Could you copy every line of the data that contains the word "white"?

Provided material: Begin

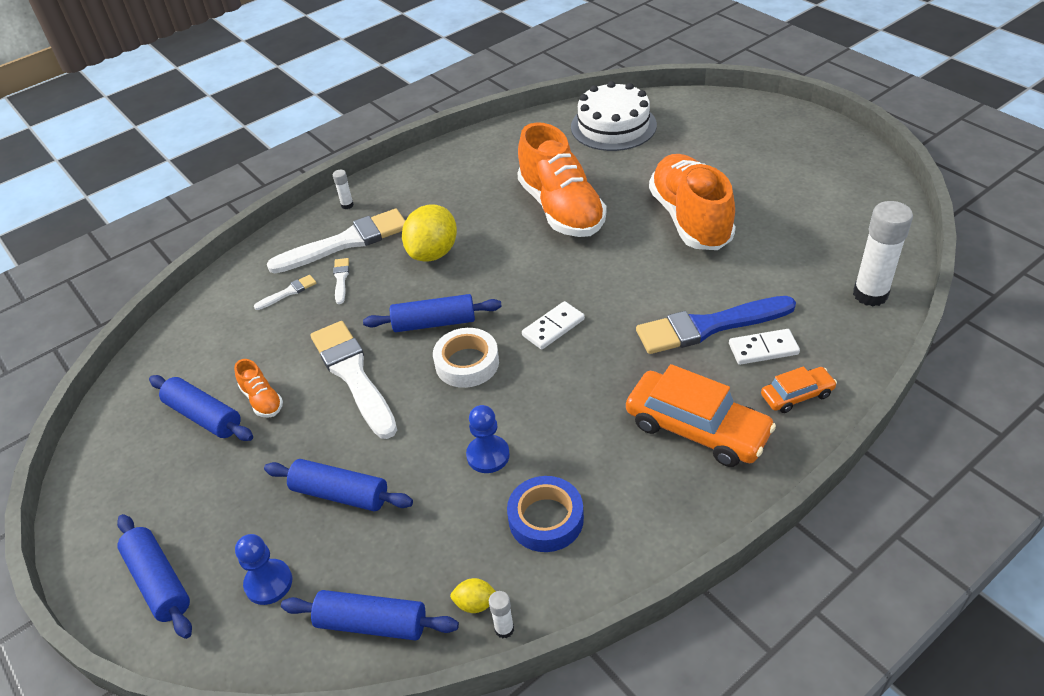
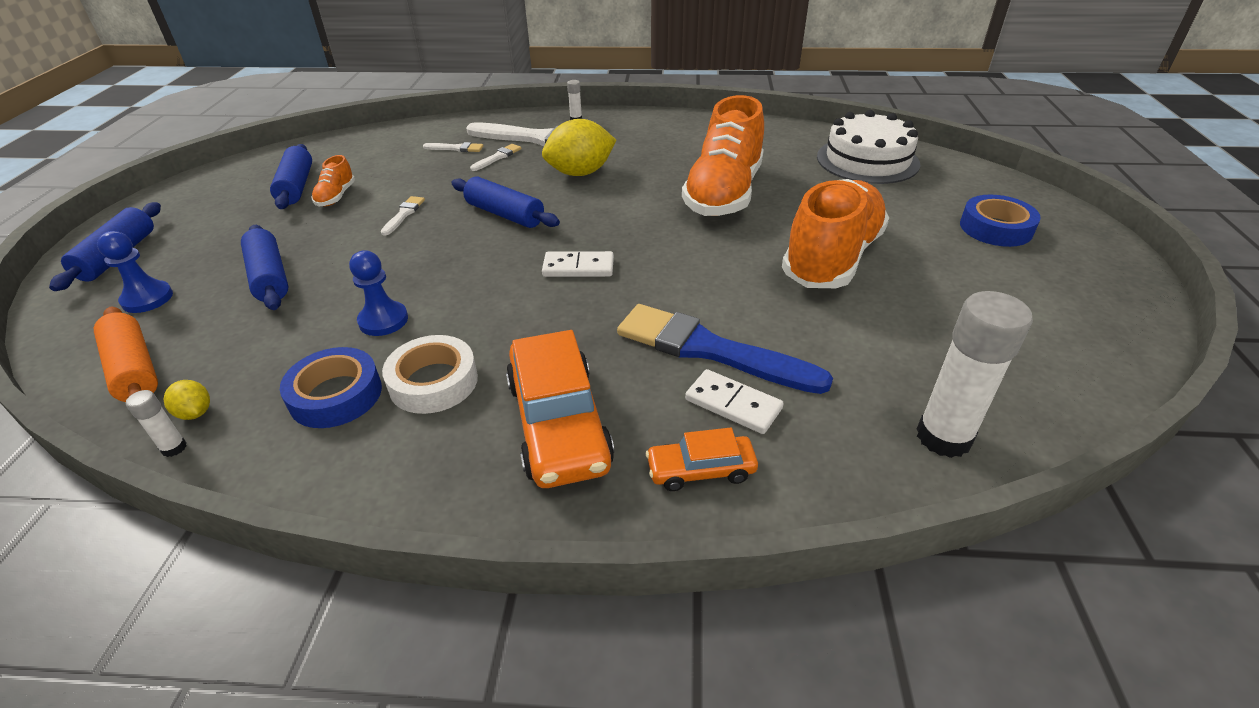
camera: 40 degrees right, 5 degrees down
(353, 375) = (404, 214): white brush -> white brush, size x0.43
(372, 623) = (134, 369): blue rolling pin -> orange rolling pin
(467, 363) = (479, 252): white tape -> white tape (433, 382)
(746, 140) = (995, 228): none -> blue tape
(797, 395) = (701, 470): orange car -> orange car turned 150 degrees clockwise

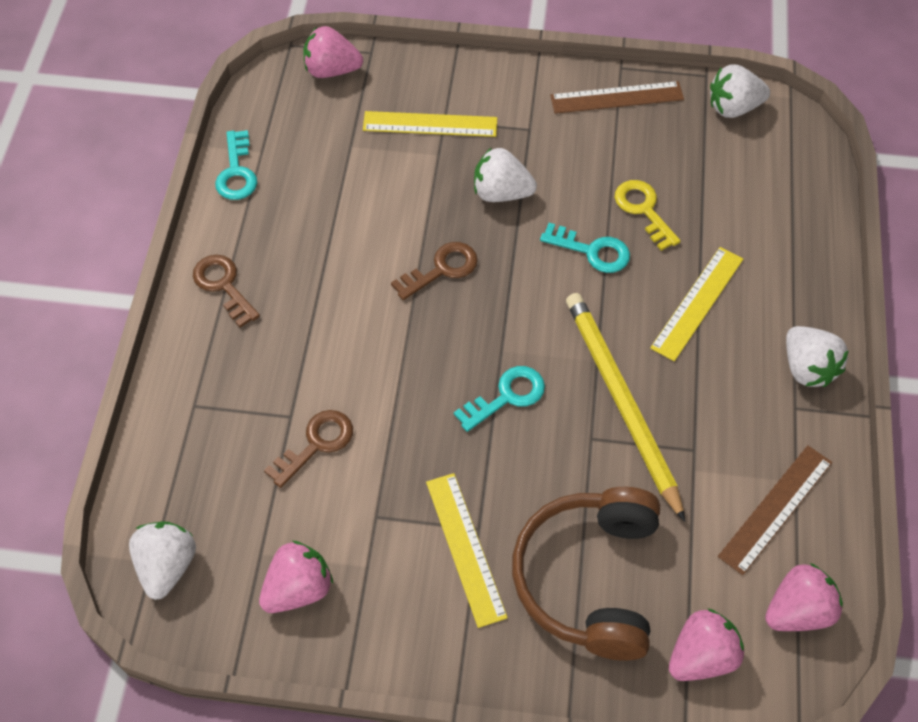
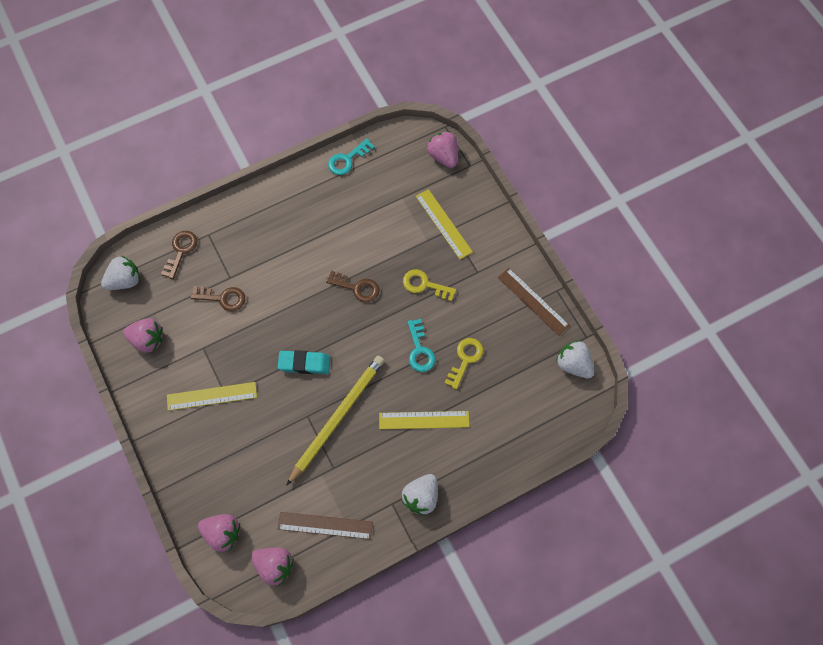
camera: 55 degrees right, 10 degrees up
(223, 286) = (279, 201): brown key -> brown key (181, 251)
(465, 548) = (212, 396): yellow ruler -> yellow ruler turned 45 degrees clockwise
(501, 193) = (424, 285): white strawberry -> yellow key
(507, 396) = (304, 363): turquoise key -> turquoise eraser
(590, 579) = (231, 460): brown headphones -> none

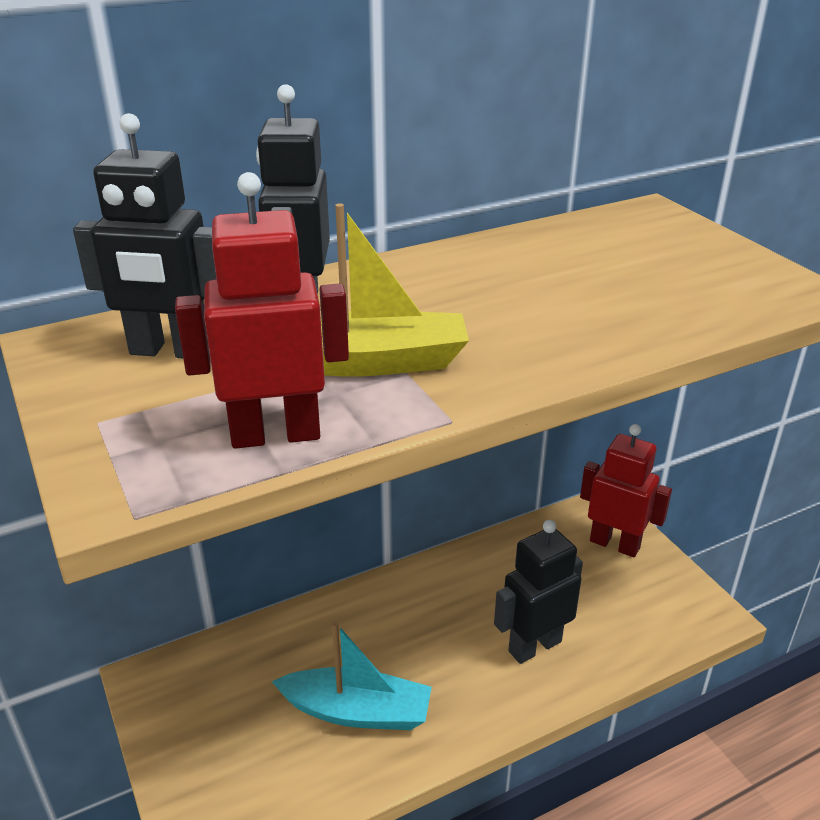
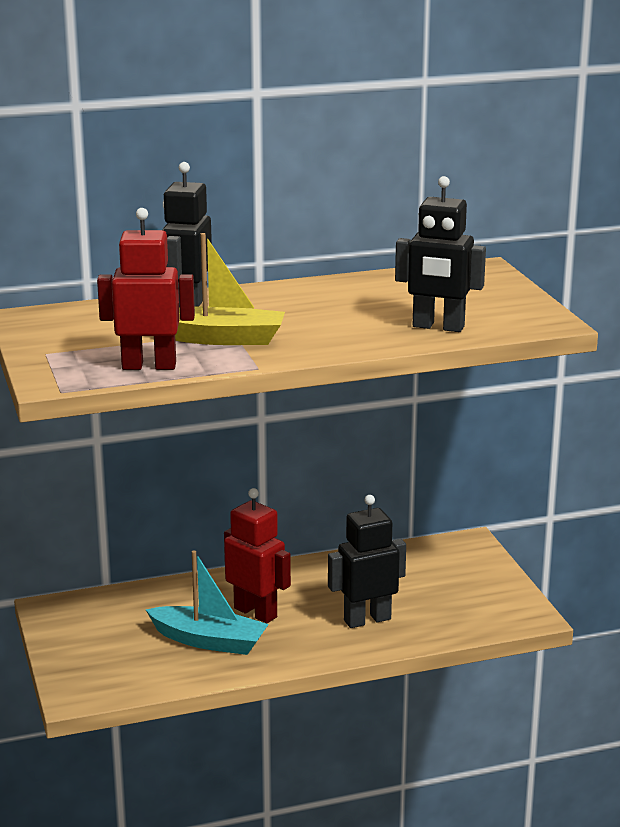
camera: 10 degrees right, 10 degrees down
(169, 351) = (95, 325): black robot -> black robot (438, 327)
(614, 544) = (468, 565): red robot -> red robot (256, 612)

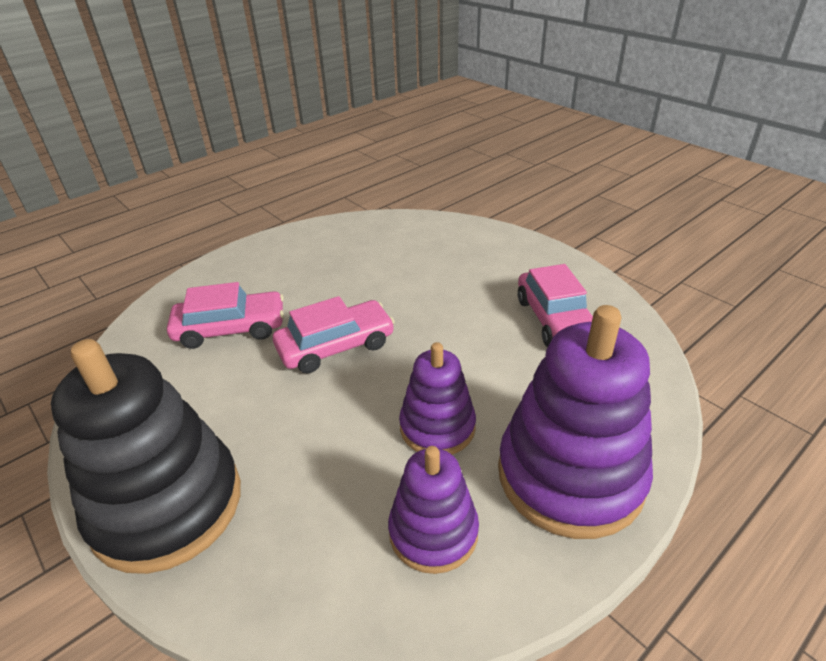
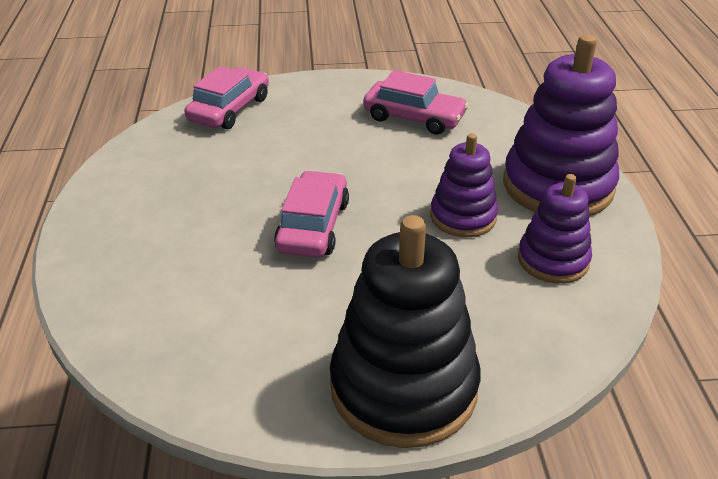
camera: 55 degrees left, 0 degrees up
(230, 329) = (205, 277): pink car -> pink car (229, 109)

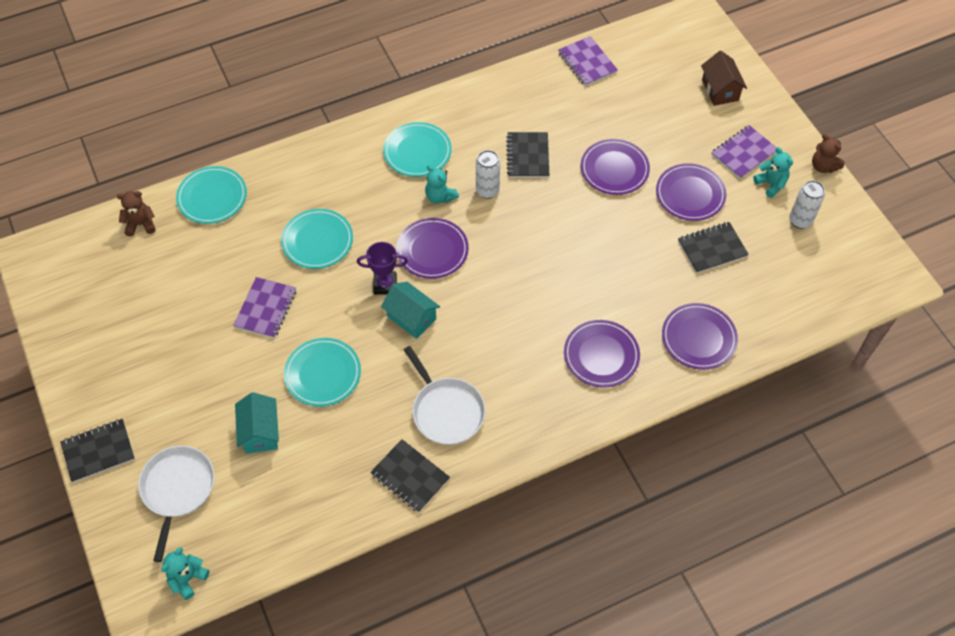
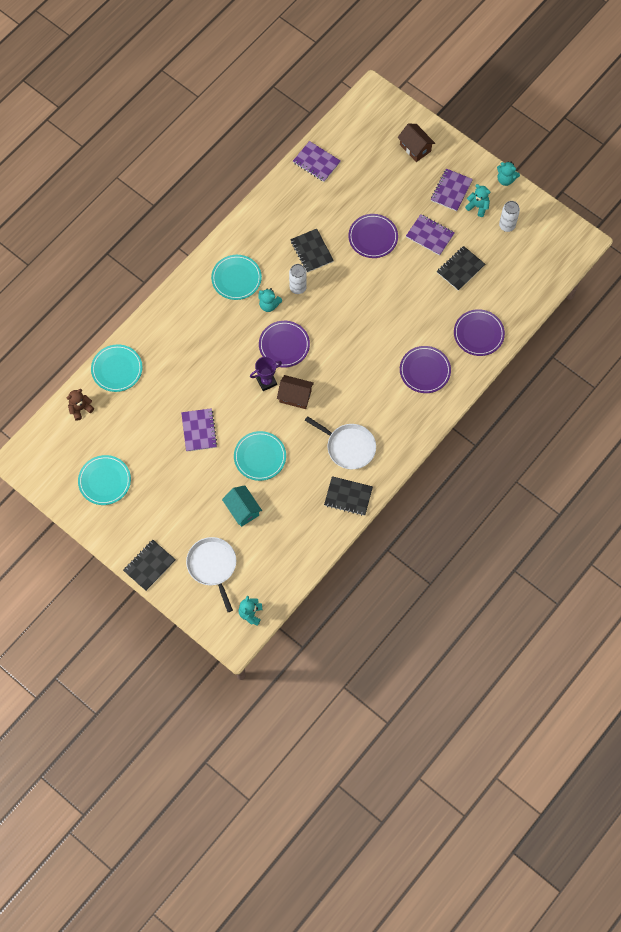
camera: 25 degrees left, 10 degrees up
(317, 241) = (205, 370): turquoise plate -> turquoise plate (104, 481)
(411, 317) = (295, 396): turquoise house -> brown house
(690, 194) = (430, 235): purple plate -> purple notebook
(823, 166) = (505, 179): brown teddy bear -> turquoise teddy bear

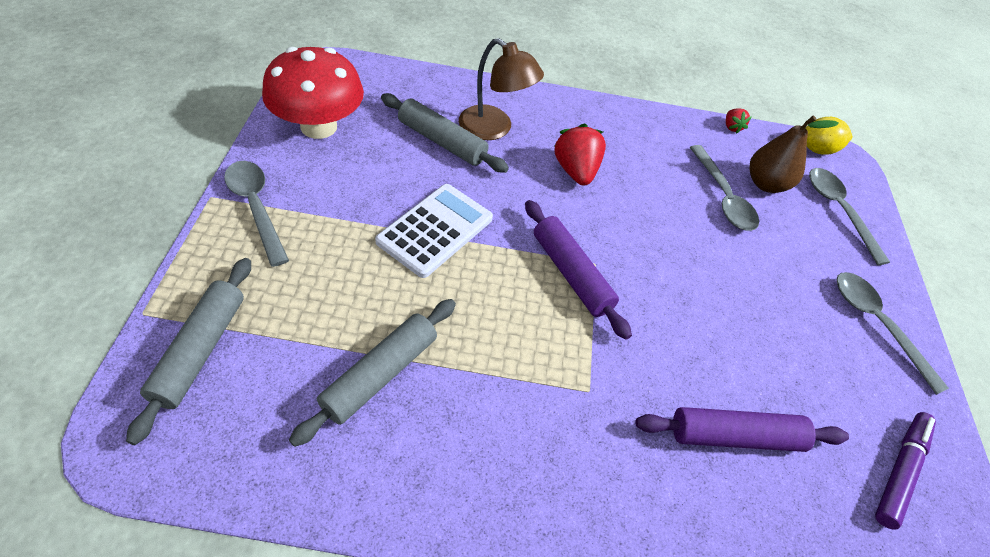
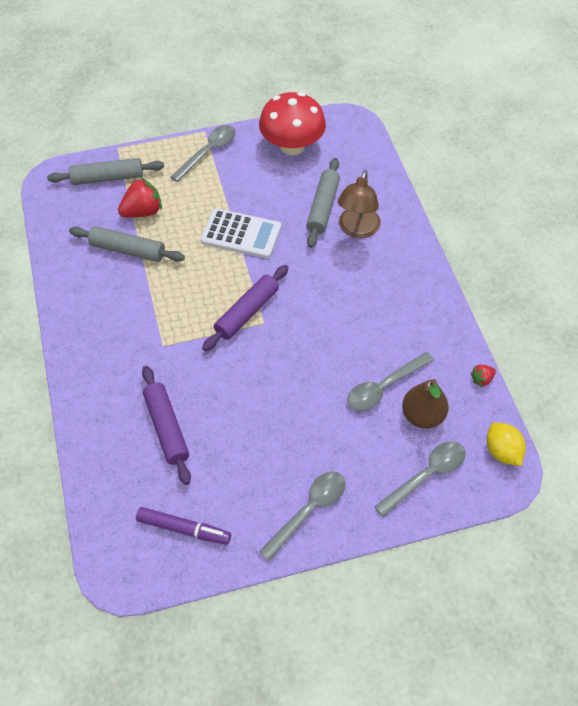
camera: 75 degrees right, 5 degrees up
(575, 171) = (346, 288): red strawberry -> red strawberry (142, 212)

Provided material: End

Your solution:
(353, 375) = (404, 214): white brush -> white brush, size x0.43
(467, 363) = (479, 252): white tape -> white tape (433, 382)
(501, 193) = (424, 285): white strawberry -> yellow key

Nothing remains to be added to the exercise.